Version difference data
=-=-=-=-=
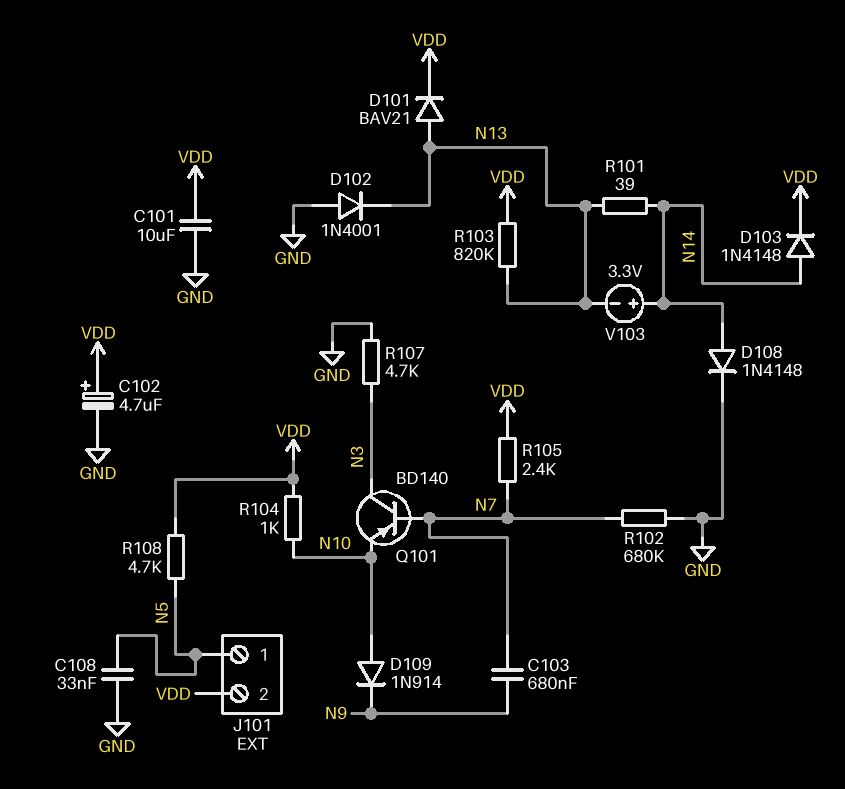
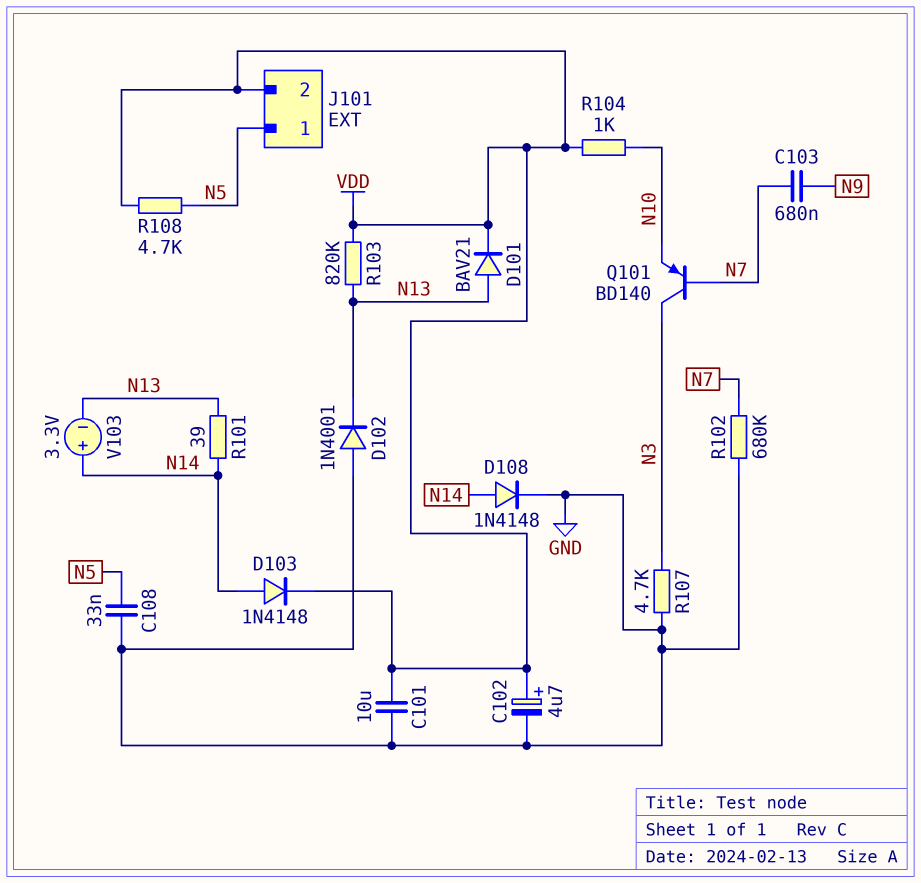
D109: diode 1N914 (A N10, K N9) -> none
R105: 2.4k (N7, VDD) -> none

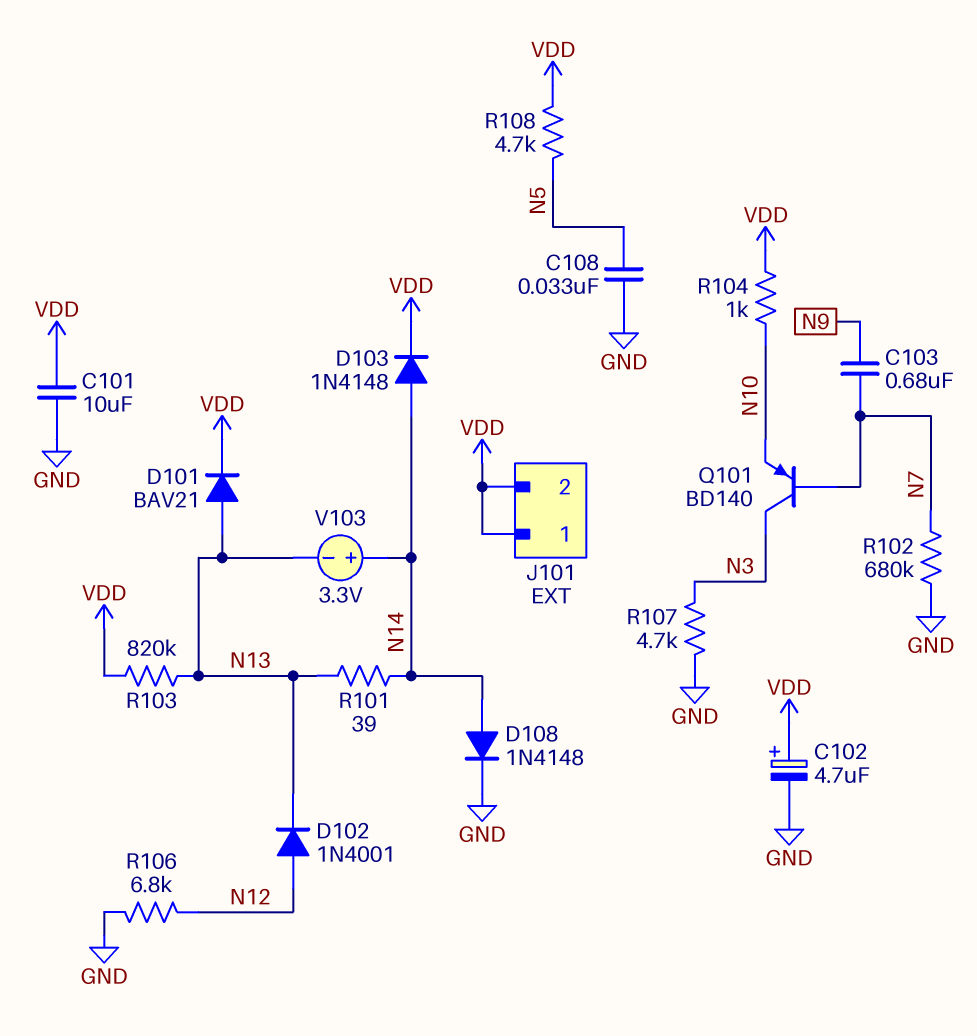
D102: diode 1N4001 (A GND, K N13) -> diode 1N4001 (A N12, K N13)
J101 pin 1: N5 -> VDD
R106: none -> 6.8k (GND, N12)

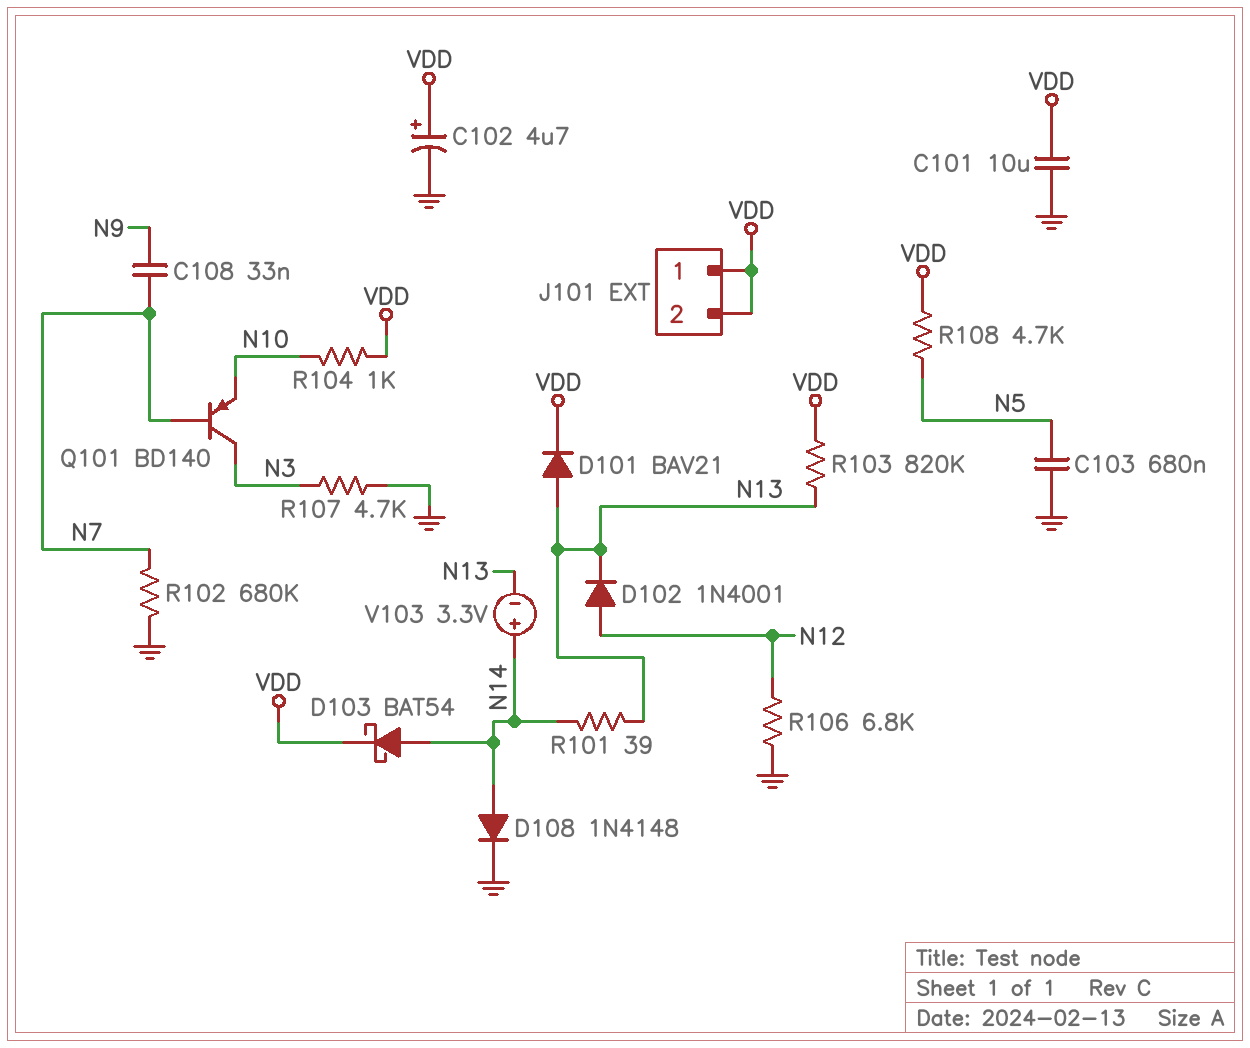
C103: 680nF (N7, N9) -> 680nF (GND, N5)
C108: 33nF (GND, N5) -> 33nF (N7, N9)
D103: diode 1N4148 (A N14, K VDD) -> schottky BAT54 (A N14, K VDD)

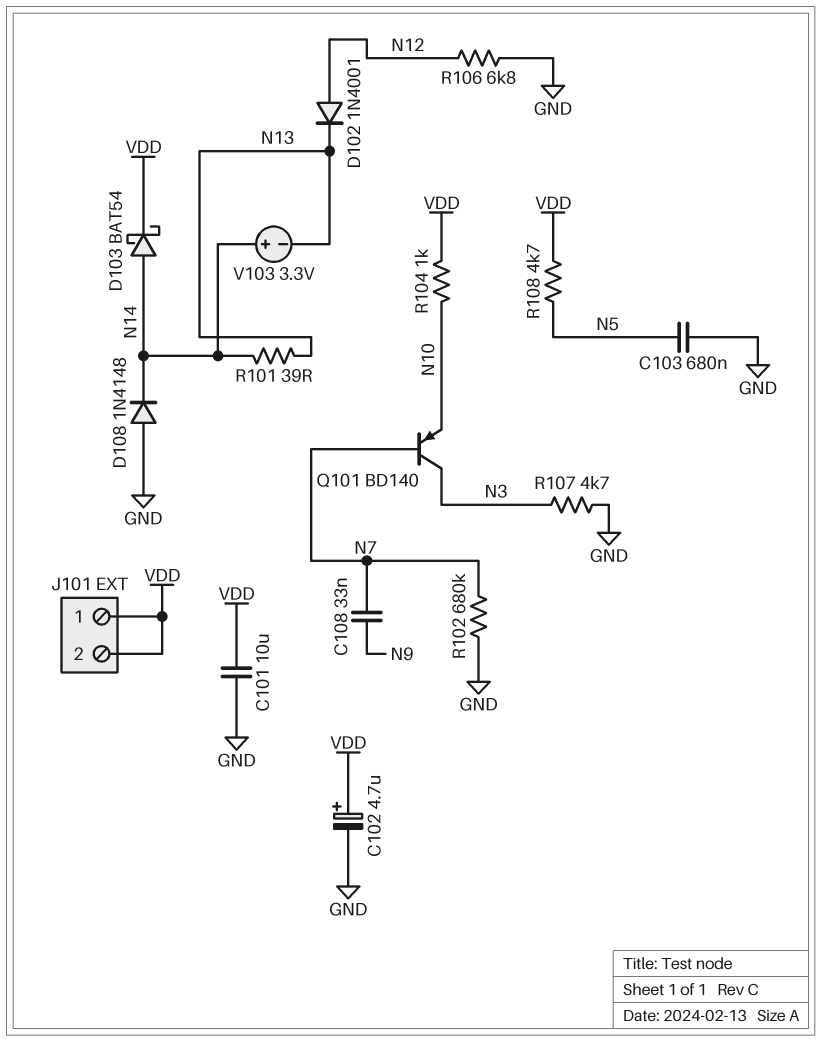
D101: diode BAV21 (A N13, K VDD) -> none
D108: diode 1N4148 (A N14, K GND) -> diode 1N4148 (A GND, K N14)
R103: 820k (N13, VDD) -> none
=-=-=-=-=
• **What you will do**
A faithful, word-for-word version of the records above is needed, with no images in it.

• **Final answer**
D109: diode 1N914 (A N10, K N9) -> none
R105: 2.4k (N7, VDD) -> none

D102: diode 1N4001 (A GND, K N13) -> diode 1N4001 (A N12, K N13)
J101 pin 1: N5 -> VDD
R106: none -> 6.8k (GND, N12)

C103: 680nF (N7, N9) -> 680nF (GND, N5)
C108: 33nF (GND, N5) -> 33nF (N7, N9)
D103: diode 1N4148 (A N14, K VDD) -> schottky BAT54 (A N14, K VDD)

D101: diode BAV21 (A N13, K VDD) -> none
D108: diode 1N4148 (A N14, K GND) -> diode 1N4148 (A GND, K N14)
R103: 820k (N13, VDD) -> none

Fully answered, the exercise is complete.